§ Task description:
Reproduce every line of the records below character for character, leaving out the pictures.

§ Material provided:
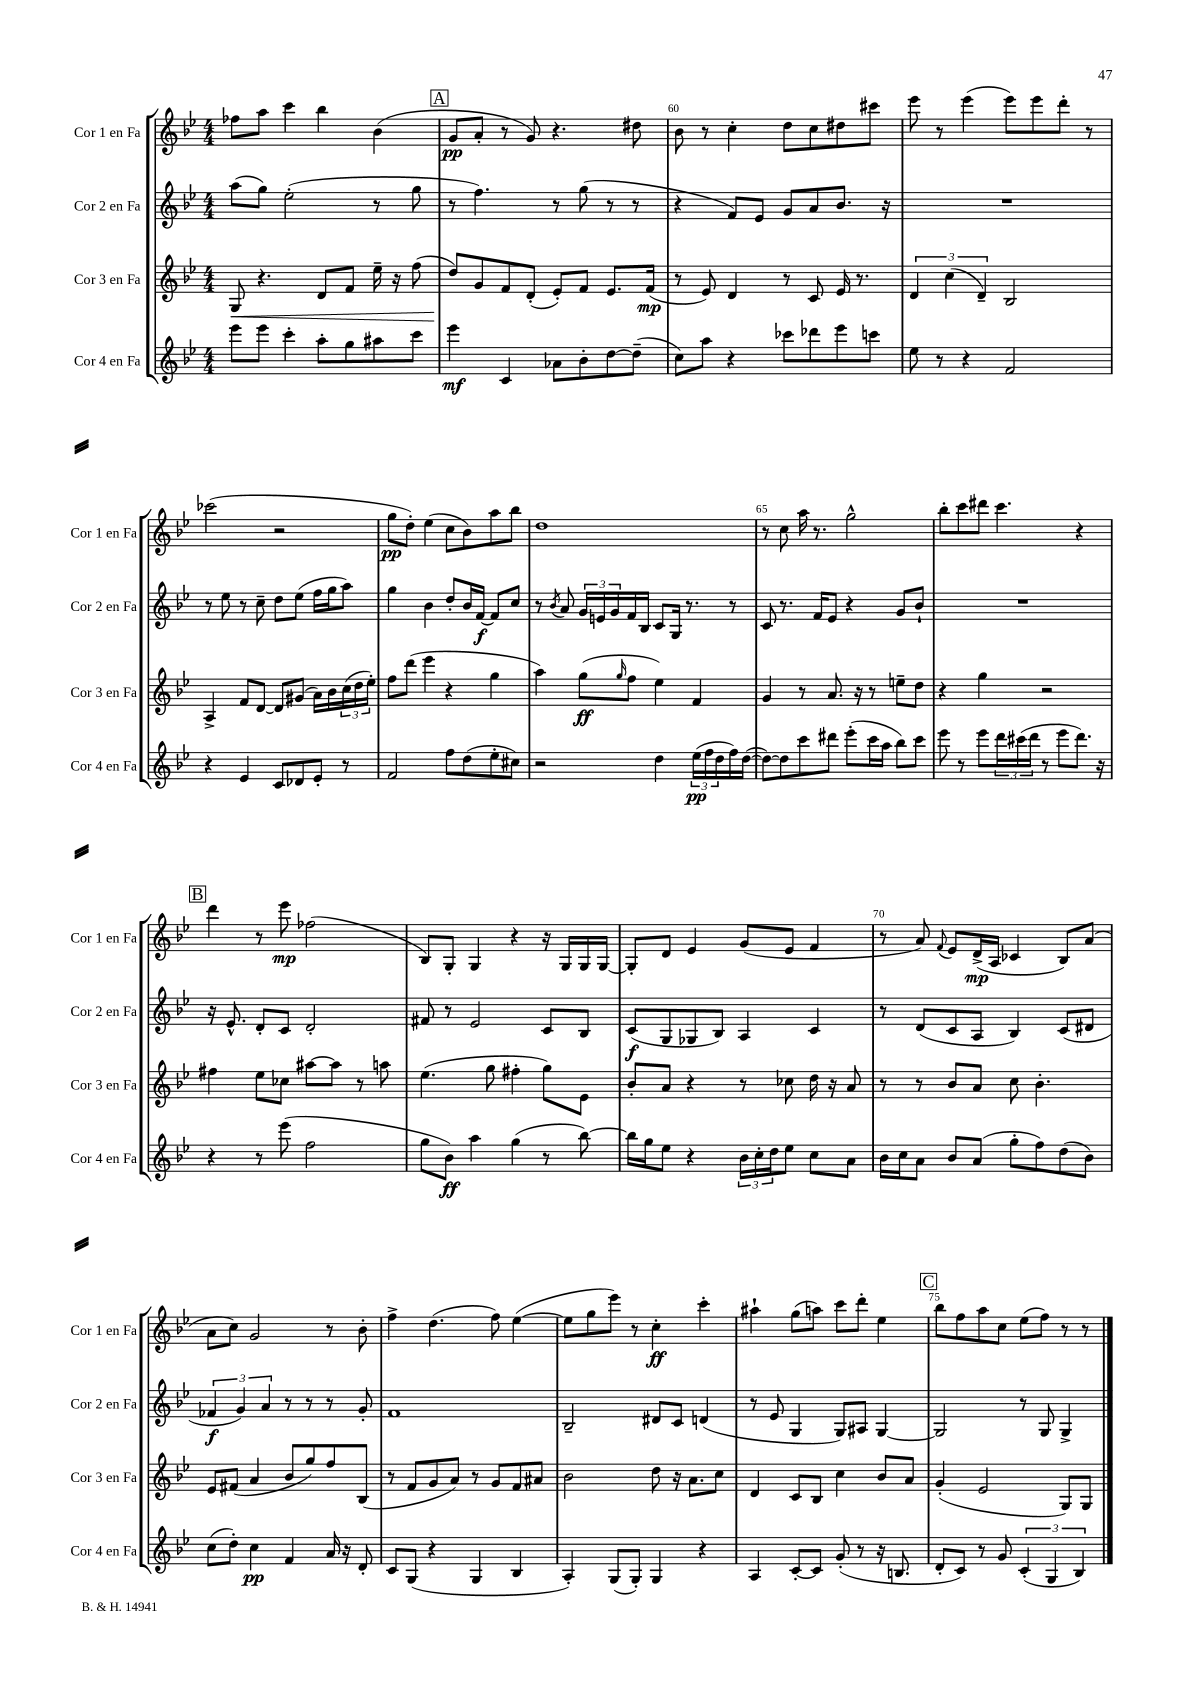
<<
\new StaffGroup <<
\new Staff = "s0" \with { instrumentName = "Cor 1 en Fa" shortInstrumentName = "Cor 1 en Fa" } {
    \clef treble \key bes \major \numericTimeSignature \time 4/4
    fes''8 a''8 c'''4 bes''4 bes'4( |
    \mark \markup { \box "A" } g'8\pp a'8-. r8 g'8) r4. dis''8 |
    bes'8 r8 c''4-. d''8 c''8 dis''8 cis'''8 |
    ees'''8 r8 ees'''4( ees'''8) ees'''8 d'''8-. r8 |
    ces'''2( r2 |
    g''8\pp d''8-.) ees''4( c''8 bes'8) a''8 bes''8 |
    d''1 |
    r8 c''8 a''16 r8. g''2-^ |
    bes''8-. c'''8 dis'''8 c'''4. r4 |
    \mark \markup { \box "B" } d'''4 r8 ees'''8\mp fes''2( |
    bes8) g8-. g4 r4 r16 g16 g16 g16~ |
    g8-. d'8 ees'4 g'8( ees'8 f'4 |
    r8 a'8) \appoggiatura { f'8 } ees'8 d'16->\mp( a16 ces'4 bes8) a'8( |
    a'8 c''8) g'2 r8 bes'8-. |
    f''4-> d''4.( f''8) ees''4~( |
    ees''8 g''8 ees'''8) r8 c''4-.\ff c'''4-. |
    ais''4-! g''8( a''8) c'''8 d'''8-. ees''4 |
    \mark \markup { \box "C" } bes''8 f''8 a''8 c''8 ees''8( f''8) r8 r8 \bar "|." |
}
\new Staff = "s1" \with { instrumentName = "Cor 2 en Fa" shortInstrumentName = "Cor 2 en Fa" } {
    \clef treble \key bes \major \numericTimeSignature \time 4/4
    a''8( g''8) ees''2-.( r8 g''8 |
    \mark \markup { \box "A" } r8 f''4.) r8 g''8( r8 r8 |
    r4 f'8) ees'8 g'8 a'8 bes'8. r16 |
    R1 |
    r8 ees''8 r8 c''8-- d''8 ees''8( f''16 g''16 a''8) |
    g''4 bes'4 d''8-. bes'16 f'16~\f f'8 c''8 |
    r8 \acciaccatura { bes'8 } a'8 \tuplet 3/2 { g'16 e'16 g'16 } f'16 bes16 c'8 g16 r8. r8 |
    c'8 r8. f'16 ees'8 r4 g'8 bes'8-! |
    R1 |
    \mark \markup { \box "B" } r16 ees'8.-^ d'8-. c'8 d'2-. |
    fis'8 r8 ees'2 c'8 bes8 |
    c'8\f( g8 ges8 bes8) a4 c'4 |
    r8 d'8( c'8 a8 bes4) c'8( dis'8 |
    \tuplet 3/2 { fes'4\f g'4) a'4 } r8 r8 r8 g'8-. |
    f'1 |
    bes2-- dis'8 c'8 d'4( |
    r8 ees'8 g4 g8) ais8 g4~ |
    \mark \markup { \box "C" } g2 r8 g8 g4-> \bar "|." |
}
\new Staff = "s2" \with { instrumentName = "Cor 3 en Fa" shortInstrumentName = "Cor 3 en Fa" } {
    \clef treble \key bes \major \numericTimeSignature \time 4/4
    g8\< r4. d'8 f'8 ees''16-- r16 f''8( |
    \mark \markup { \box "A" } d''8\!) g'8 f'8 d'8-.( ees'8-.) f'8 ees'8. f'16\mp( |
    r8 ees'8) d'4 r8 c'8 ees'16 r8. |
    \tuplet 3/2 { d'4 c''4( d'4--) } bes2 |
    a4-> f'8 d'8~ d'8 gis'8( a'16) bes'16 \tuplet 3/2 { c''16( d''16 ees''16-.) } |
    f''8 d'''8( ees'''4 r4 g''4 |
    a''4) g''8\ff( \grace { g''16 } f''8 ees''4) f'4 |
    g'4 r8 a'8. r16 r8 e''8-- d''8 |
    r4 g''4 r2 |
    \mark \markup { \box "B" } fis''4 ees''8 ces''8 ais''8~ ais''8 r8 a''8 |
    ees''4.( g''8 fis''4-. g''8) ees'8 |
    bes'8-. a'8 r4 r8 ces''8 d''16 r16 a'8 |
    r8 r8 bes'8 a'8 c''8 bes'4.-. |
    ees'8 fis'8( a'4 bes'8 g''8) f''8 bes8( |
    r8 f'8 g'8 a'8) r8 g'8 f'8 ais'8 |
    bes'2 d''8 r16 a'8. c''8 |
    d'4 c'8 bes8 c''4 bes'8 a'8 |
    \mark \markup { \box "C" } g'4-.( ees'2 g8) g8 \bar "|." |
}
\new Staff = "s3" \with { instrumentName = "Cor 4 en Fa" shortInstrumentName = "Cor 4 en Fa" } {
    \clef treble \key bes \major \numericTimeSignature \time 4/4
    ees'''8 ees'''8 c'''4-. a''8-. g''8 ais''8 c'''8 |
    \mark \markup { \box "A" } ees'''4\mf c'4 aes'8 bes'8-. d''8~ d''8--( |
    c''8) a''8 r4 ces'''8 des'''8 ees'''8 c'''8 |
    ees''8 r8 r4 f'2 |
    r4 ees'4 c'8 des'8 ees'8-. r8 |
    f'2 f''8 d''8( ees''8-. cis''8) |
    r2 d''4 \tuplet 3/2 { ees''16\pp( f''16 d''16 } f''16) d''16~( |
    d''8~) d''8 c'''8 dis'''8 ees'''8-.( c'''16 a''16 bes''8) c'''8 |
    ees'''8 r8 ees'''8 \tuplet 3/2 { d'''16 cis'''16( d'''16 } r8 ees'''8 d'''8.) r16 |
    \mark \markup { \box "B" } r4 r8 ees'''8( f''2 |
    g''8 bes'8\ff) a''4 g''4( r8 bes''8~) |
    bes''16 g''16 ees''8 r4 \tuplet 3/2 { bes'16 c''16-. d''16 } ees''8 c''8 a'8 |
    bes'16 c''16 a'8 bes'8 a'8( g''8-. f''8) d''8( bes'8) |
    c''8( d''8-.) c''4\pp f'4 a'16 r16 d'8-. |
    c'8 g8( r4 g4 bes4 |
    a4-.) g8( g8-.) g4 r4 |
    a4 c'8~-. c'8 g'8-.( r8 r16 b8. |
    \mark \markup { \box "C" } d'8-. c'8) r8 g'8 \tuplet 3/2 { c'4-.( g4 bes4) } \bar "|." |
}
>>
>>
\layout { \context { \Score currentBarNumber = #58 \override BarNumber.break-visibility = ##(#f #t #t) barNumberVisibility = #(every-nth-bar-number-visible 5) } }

§ Solution to this task:
<<
\new StaffGroup <<
\new Staff = "s0" \with { instrumentName = "Cor 1 en Fa" shortInstrumentName = "Cor 1 en Fa" } {
    \clef treble \key bes \major \numericTimeSignature \time 4/4
    fes''8 a''8 c'''4 bes''4 bes'4( |
    \mark \markup { \box "A" } g'8\pp a'8-. r8 g'8) r4. dis''8 |
    bes'8 r8 c''4-. d''8 c''8 dis''8 cis'''8 |
    ees'''8 r8 ees'''4( ees'''8) ees'''8 d'''8-. r8 |
    ces'''2( r2 |
    g''8\pp d''8-.) ees''4( c''8 bes'8) a''8 bes''8 |
    d''1 |
    r8 c''8 a''16 r8. g''2-^ |
    bes''8-. c'''8 dis'''8 c'''4. r4 |
    \mark \markup { \box "B" } d'''4 r8 ees'''8\mp fes''2( |
    bes8) g8-. g4 r4 r16 g16 g16 g16~ |
    g8-. d'8 ees'4 g'8( ees'8 f'4 |
    r8 a'8) \appoggiatura { f'8 } ees'8 d'16->\mp( a16 ces'4 bes8) a'8( |
    a'8 c''8) g'2 r8 bes'8-. |
    f''4-> d''4.( f''8) ees''4~( |
    ees''8 g''8 ees'''8) r8 c''4-.\ff c'''4-. |
    ais''4-! g''8( a''8) c'''8 d'''8-. ees''4 |
    \mark \markup { \box "C" } bes''8 f''8 a''8 c''8 ees''8( f''8) r8 r8 \bar "|." |
}
\new Staff = "s1" \with { instrumentName = "Cor 2 en Fa" shortInstrumentName = "Cor 2 en Fa" } {
    \clef treble \key bes \major \numericTimeSignature \time 4/4
    a''8( g''8) ees''2-.( r8 g''8 |
    \mark \markup { \box "A" } r8 f''4.) r8 g''8( r8 r8 |
    r4 f'8) ees'8 g'8 a'8 bes'8. r16 |
    R1 |
    r8 ees''8 r8 c''8-- d''8 ees''8( f''16 g''16 a''8) |
    g''4 bes'4 d''8-. bes'16 f'16~\f f'8 c''8 |
    r8 \acciaccatura { bes'8 } a'8 \tuplet 3/2 { g'16 e'16 g'16 } f'16 bes16 c'8 g16 r8. r8 |
    c'8 r8. f'16 ees'8 r4 g'8 bes'8-! |
    R1 |
    \mark \markup { \box "B" } r16 ees'8.-^ d'8-. c'8 d'2-. |
    fis'8 r8 ees'2 c'8 bes8 |
    c'8\f( g8 ges8 bes8) a4 c'4 |
    r8 d'8( c'8 a8 bes4) c'8( dis'8 |
    \tuplet 3/2 { fes'4\f g'4) a'4 } r8 r8 r8 g'8-. |
    f'1 |
    bes2-- dis'8 c'8 d'4( |
    r8 ees'8 g4 g8) ais8 g4~ |
    \mark \markup { \box "C" } g2 r8 g8 g4-> \bar "|." |
}
\new Staff = "s2" \with { instrumentName = "Cor 3 en Fa" shortInstrumentName = "Cor 3 en Fa" } {
    \clef treble \key bes \major \numericTimeSignature \time 4/4
    g8\< r4. d'8 f'8 ees''16-- r16 f''8( |
    \mark \markup { \box "A" } d''8\!) g'8 f'8 d'8-.( ees'8-.) f'8 ees'8. f'16\mp( |
    r8 ees'8) d'4 r8 c'8 ees'16 r8. |
    \tuplet 3/2 { d'4 c''4( d'4--) } bes2 |
    a4-> f'8 d'8~ d'8 gis'8( a'16) bes'16 \tuplet 3/2 { c''16( d''16 ees''16-.) } |
    f''8 d'''8( ees'''4 r4 g''4 |
    a''4) g''8\ff( \grace { g''16 } f''8 ees''4) f'4 |
    g'4 r8 a'8. r16 r8 e''8-- d''8 |
    r4 g''4 r2 |
    \mark \markup { \box "B" } fis''4 ees''8 ces''8 ais''8~ ais''8 r8 a''8 |
    ees''4.( g''8 fis''4-. g''8) ees'8 |
    bes'8-. a'8 r4 r8 ces''8 d''16 r16 a'8 |
    r8 r8 bes'8 a'8 c''8 bes'4.-. |
    ees'8 fis'8( a'4 bes'8 g''8) f''8 bes8( |
    r8 f'8 g'8 a'8) r8 g'8 f'8 ais'8 |
    bes'2 d''8 r16 a'8. c''8 |
    d'4 c'8 bes8 c''4 bes'8 a'8 |
    \mark \markup { \box "C" } g'4-.( ees'2 g8) g8 \bar "|." |
}
\new Staff = "s3" \with { instrumentName = "Cor 4 en Fa" shortInstrumentName = "Cor 4 en Fa" } {
    \clef treble \key bes \major \numericTimeSignature \time 4/4
    ees'''8 ees'''8 c'''4-. a''8-. g''8 ais''8 c'''8 |
    \mark \markup { \box "A" } ees'''4\mf c'4 aes'8 bes'8-. d''8~ d''8--( |
    c''8) a''8 r4 ces'''8 des'''8 ees'''8 c'''8 |
    ees''8 r8 r4 f'2 |
    r4 ees'4 c'8 des'8 ees'8-. r8 |
    f'2 f''8 d''8( ees''8-. cis''8) |
    r2 d''4 \tuplet 3/2 { ees''16\pp( f''16 d''16 } f''16) d''16~( |
    d''8~) d''8 c'''8 dis'''8 ees'''8-.( c'''16 a''16 bes''8) c'''8 |
    ees'''8 r8 ees'''8 \tuplet 3/2 { d'''16 cis'''16( d'''16 } r8 ees'''8 d'''8.) r16 |
    \mark \markup { \box "B" } r4 r8 ees'''8( f''2 |
    g''8 bes'8\ff) a''4 g''4( r8 bes''8~) |
    bes''16 g''16 ees''8 r4 \tuplet 3/2 { bes'16 c''16-. d''16 } ees''8 c''8 a'8 |
    bes'16 c''16 a'8 bes'8 a'8( g''8-. f''8) d''8( bes'8) |
    c''8( d''8-.) c''4\pp f'4 a'16 r16 d'8-. |
    c'8 g8( r4 g4 bes4 |
    a4-.) g8( g8-.) g4 r4 |
    a4 c'8~-. c'8 g'8-.( r8 r16 b8. |
    \mark \markup { \box "C" } d'8-. c'8) r8 g'8 \tuplet 3/2 { c'4-.( g4 bes4) } \bar "|." |
}
>>
>>
\layout { \context { \Score currentBarNumber = #58 \override BarNumber.break-visibility = ##(#f #t #t) barNumberVisibility = #(every-nth-bar-number-visible 5) } }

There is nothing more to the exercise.